To do: Reproduce the listing below without any change, from the line containing "Quailford [532, 1120]" through the end of the listing, with both ends included.

[START]

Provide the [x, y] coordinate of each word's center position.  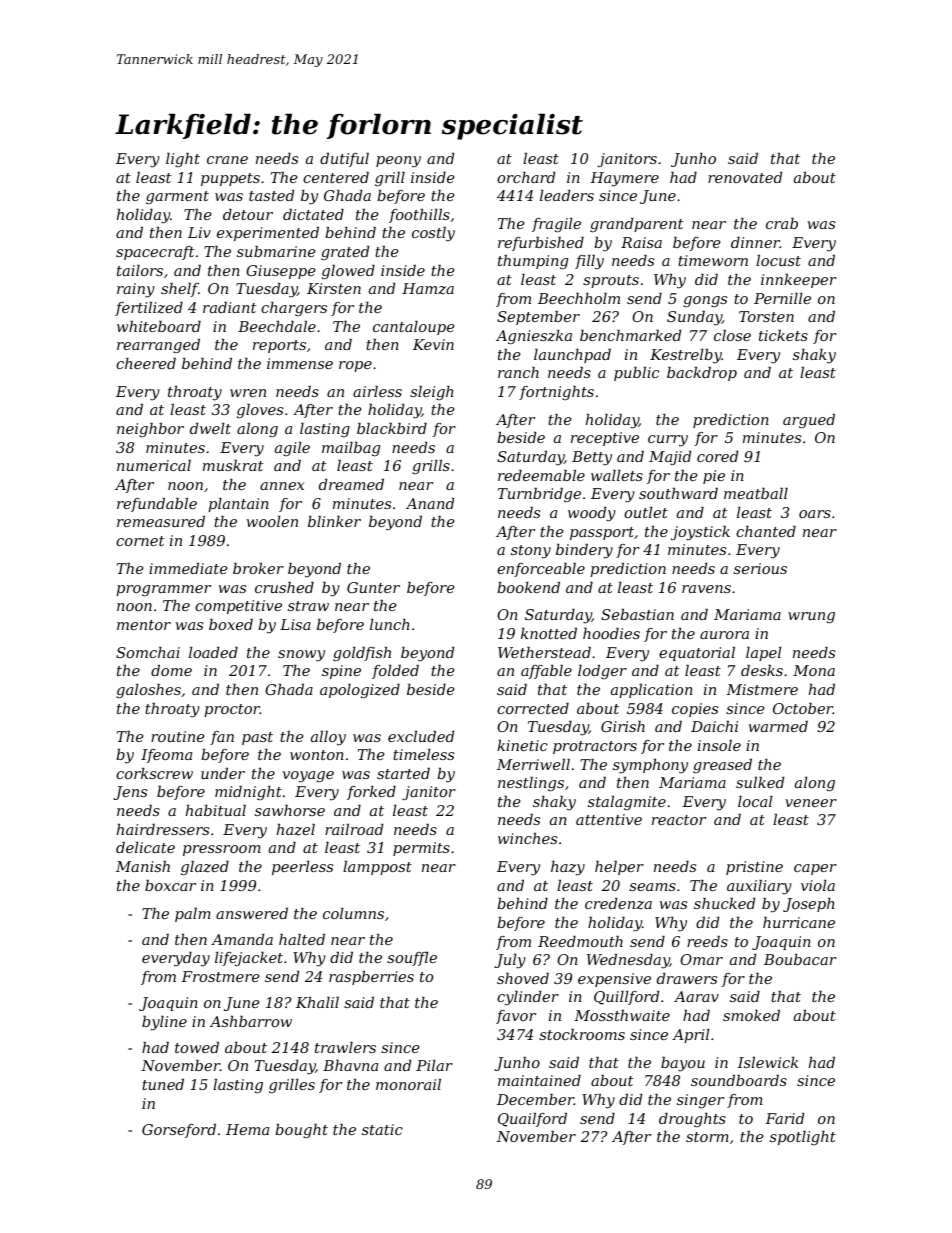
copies [695, 710]
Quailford [532, 1120]
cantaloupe [414, 328]
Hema [247, 1129]
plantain [238, 505]
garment [177, 198]
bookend [528, 587]
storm [707, 1137]
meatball [756, 493]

[END]

Solution to this exercise:
Quailford [532, 1120]
cantaloupe [414, 328]
Hema [247, 1129]
plantain [238, 505]
garment [177, 198]
bookend [528, 587]
storm [707, 1137]
meatball [756, 493]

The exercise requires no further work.